##### Excerpted data
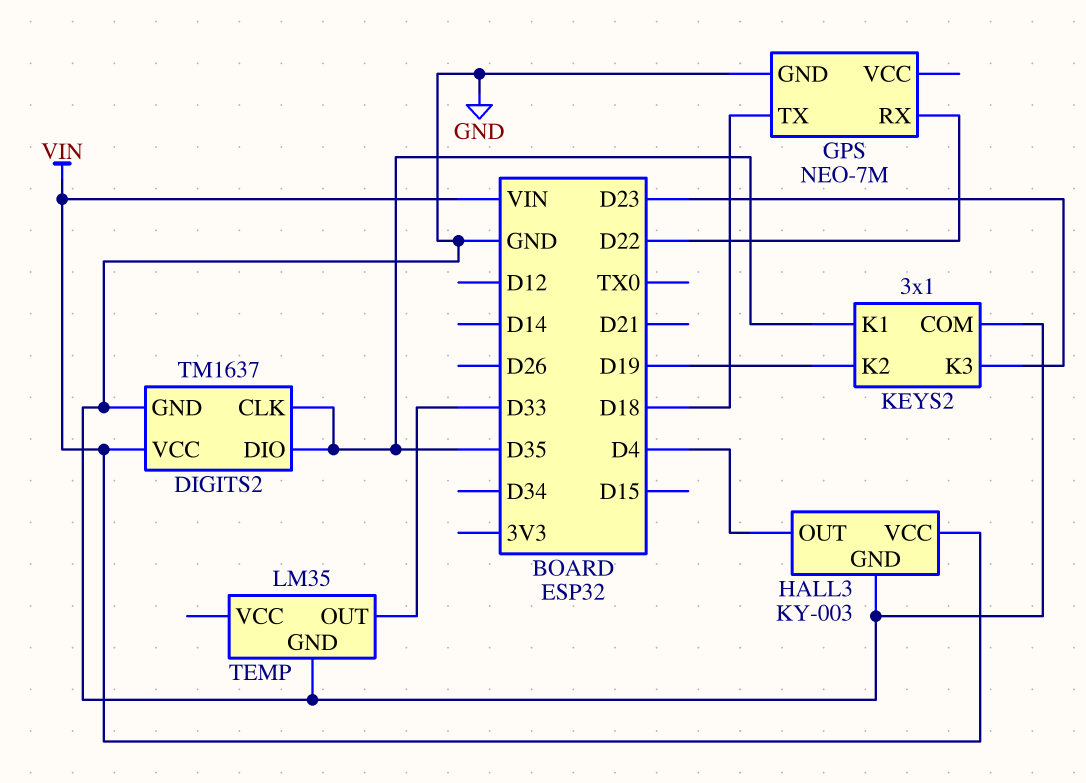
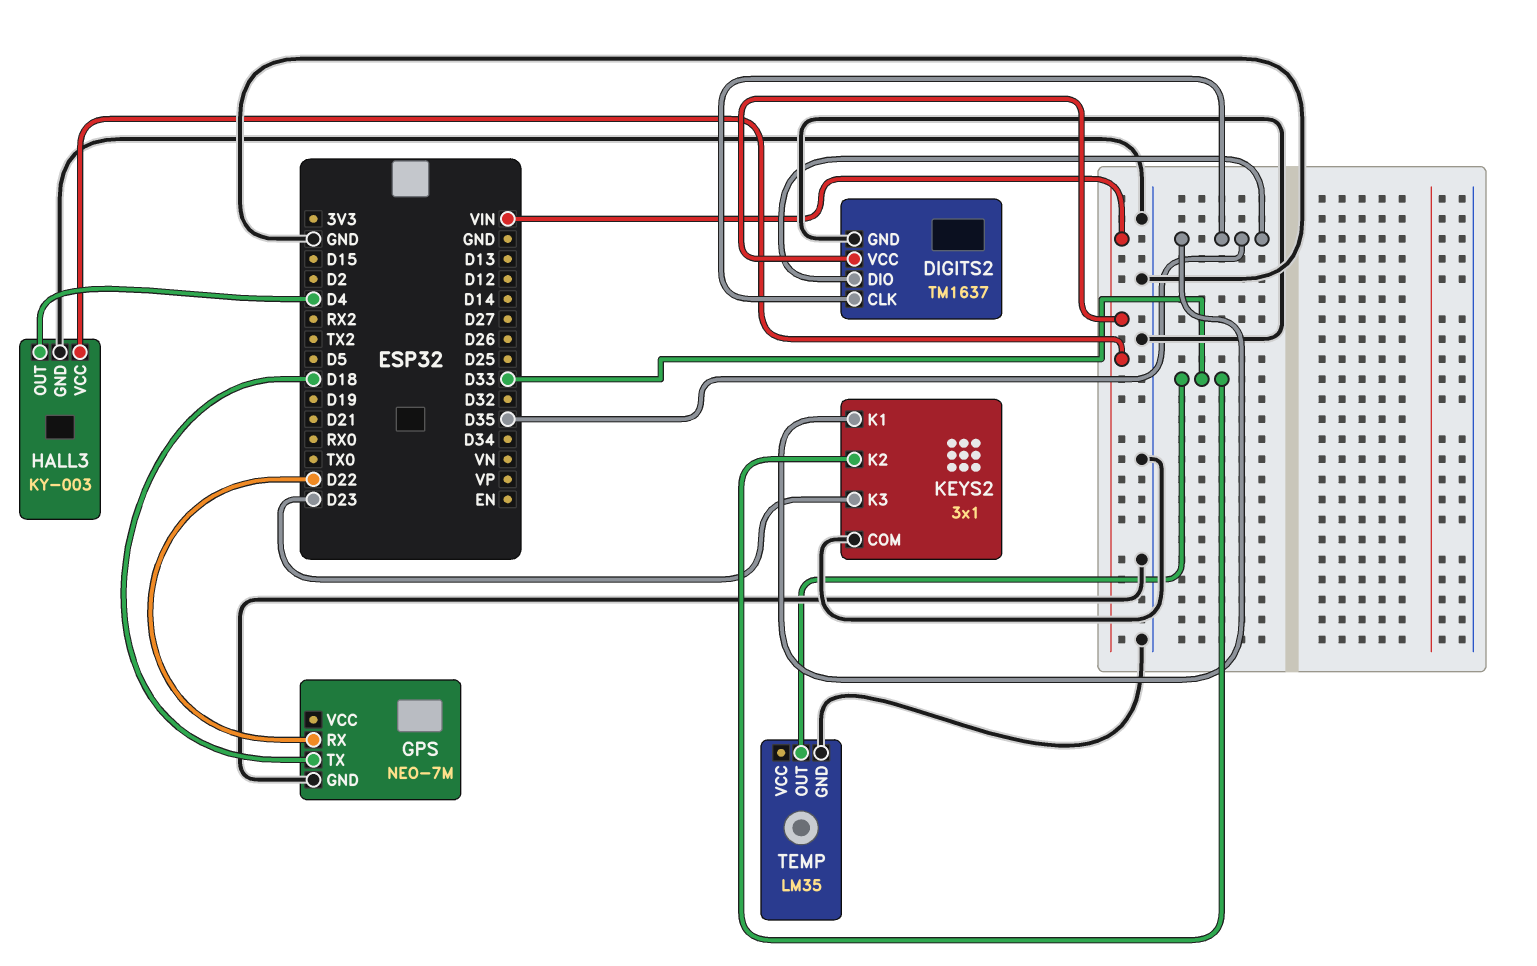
KEYS2 pin K2: D19 -> D33

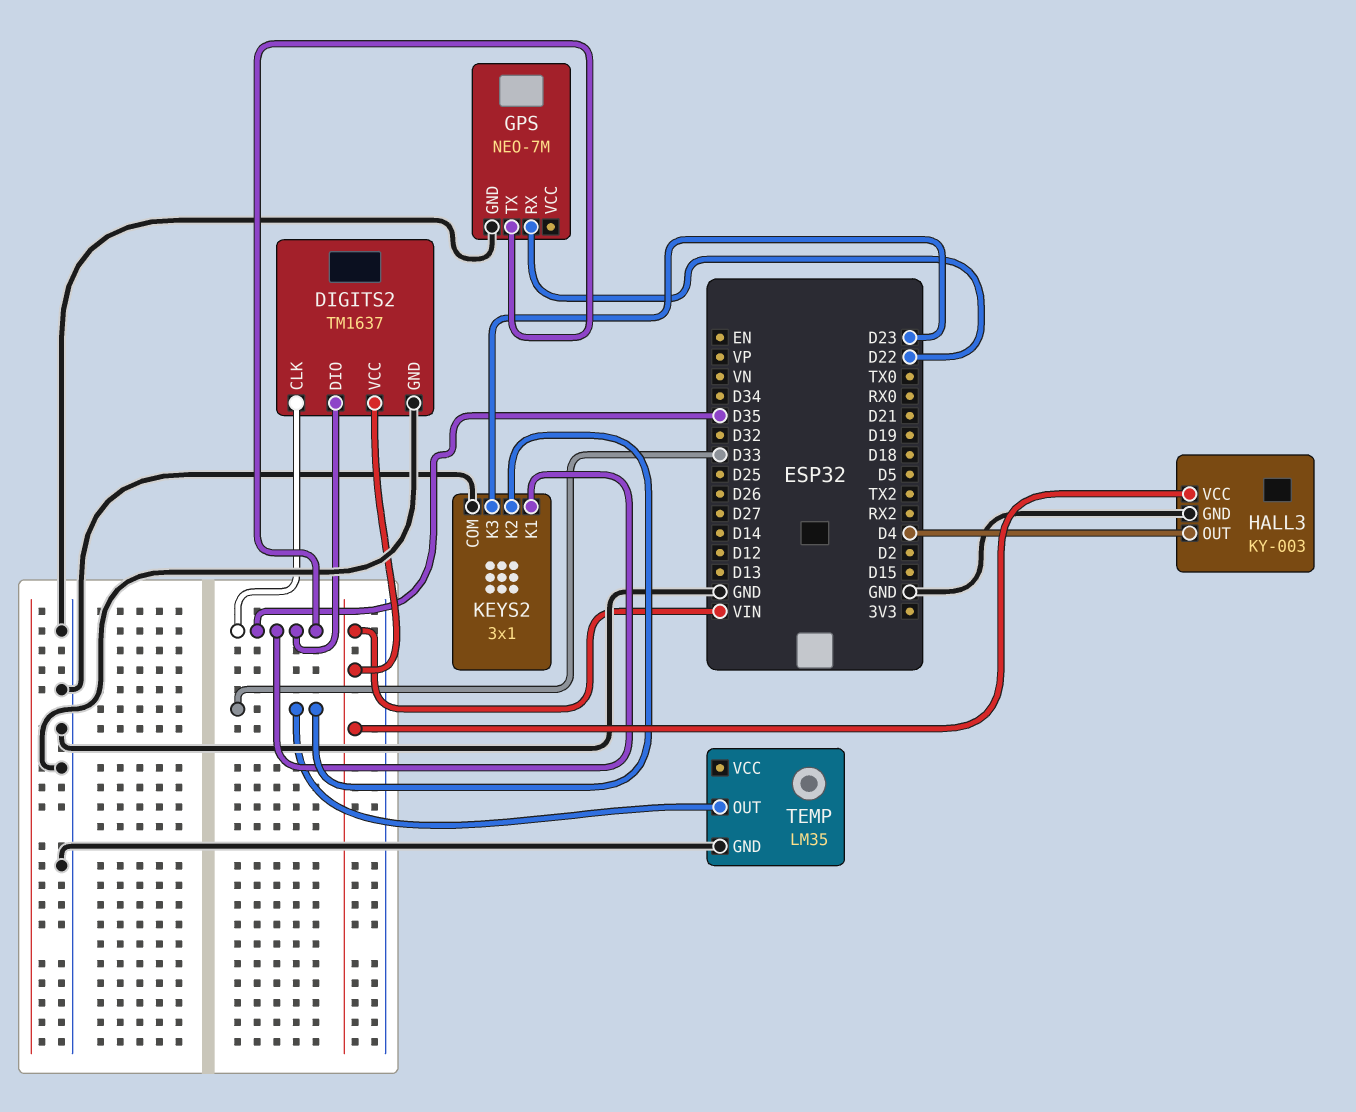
GPS pin TX: D18 -> D35

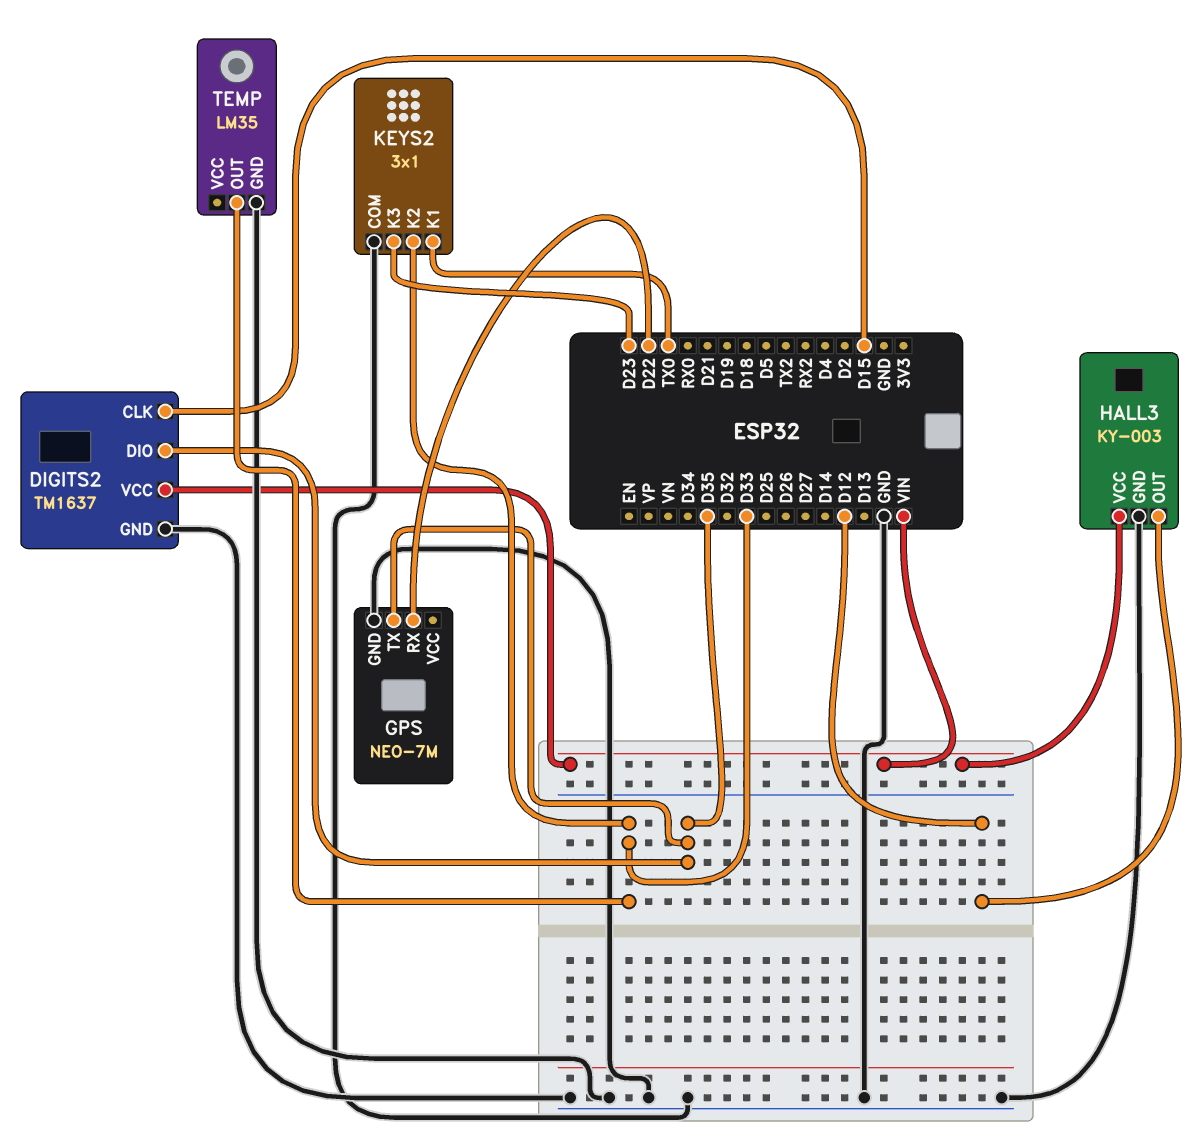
DIGITS2 pin CLK: D35 -> D15
HALL3 pin OUT: D4 -> D12
KEYS2 pin K1: D35 -> TX0

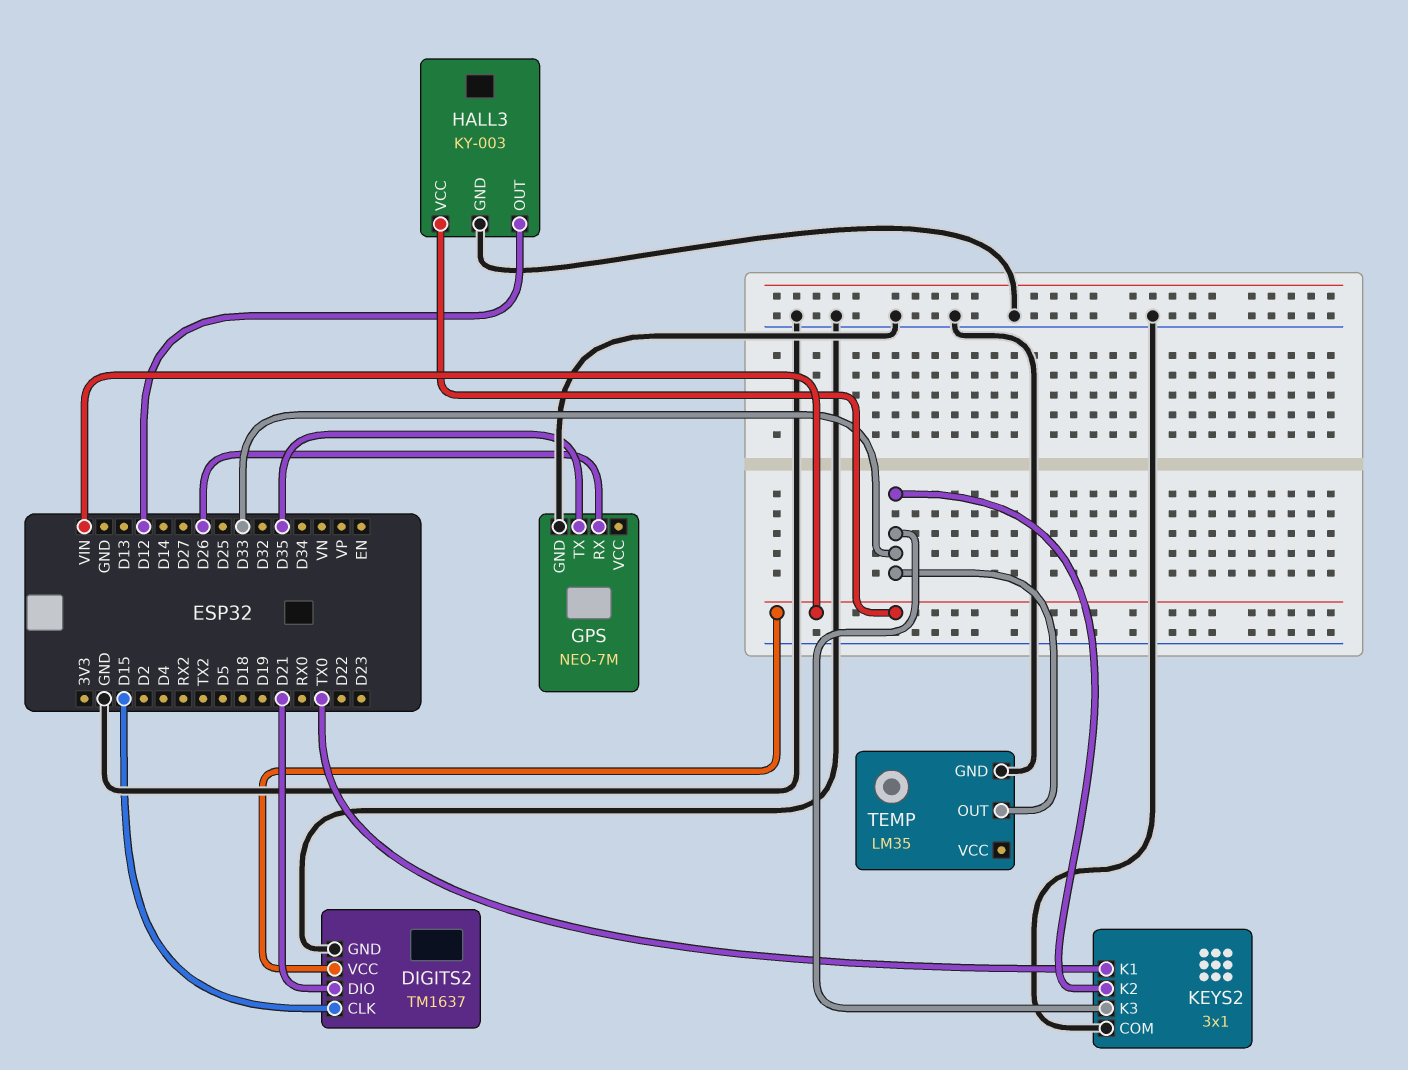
DIGITS2 pin DIO: D35 -> D21
GPS pin RX: D22 -> D26
KEYS2 pin K3: D23 -> D33

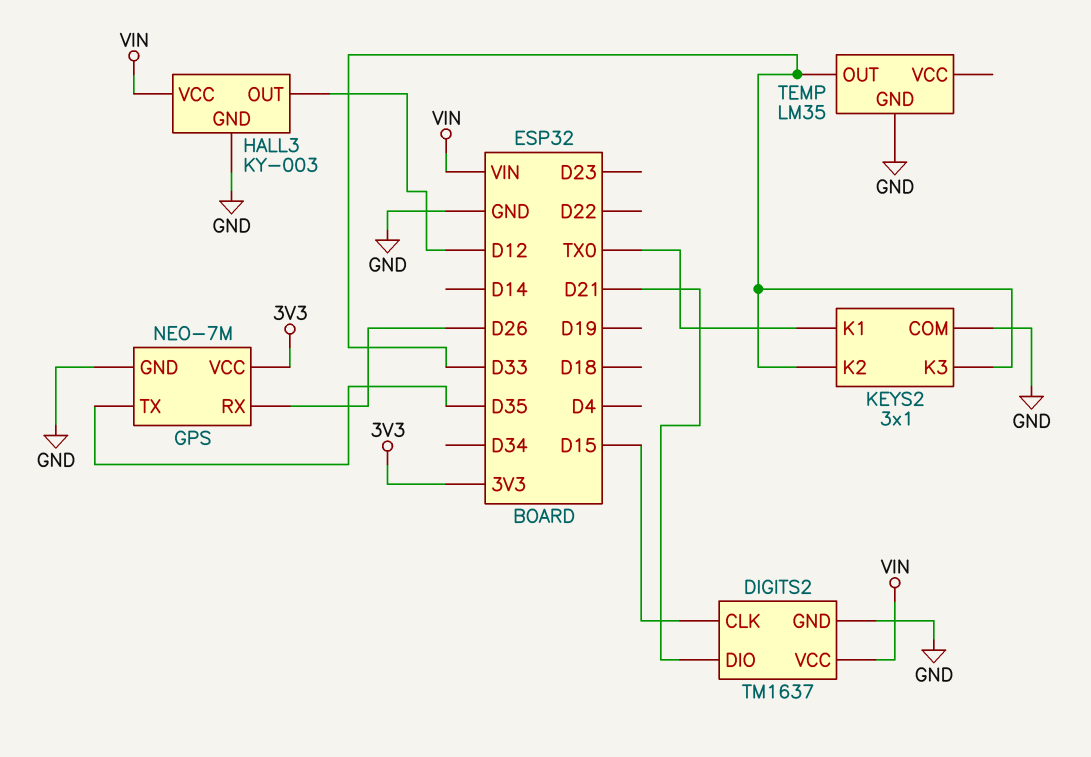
GPS pin VCC: none -> 3V3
##########
-- Directions --
Would you reproduce the lines above exactly, without carrying over the pictures?

-- Exercise result --
KEYS2 pin K2: D19 -> D33

GPS pin TX: D18 -> D35

DIGITS2 pin CLK: D35 -> D15
HALL3 pin OUT: D4 -> D12
KEYS2 pin K1: D35 -> TX0

DIGITS2 pin DIO: D35 -> D21
GPS pin RX: D22 -> D26
KEYS2 pin K3: D23 -> D33

GPS pin VCC: none -> 3V3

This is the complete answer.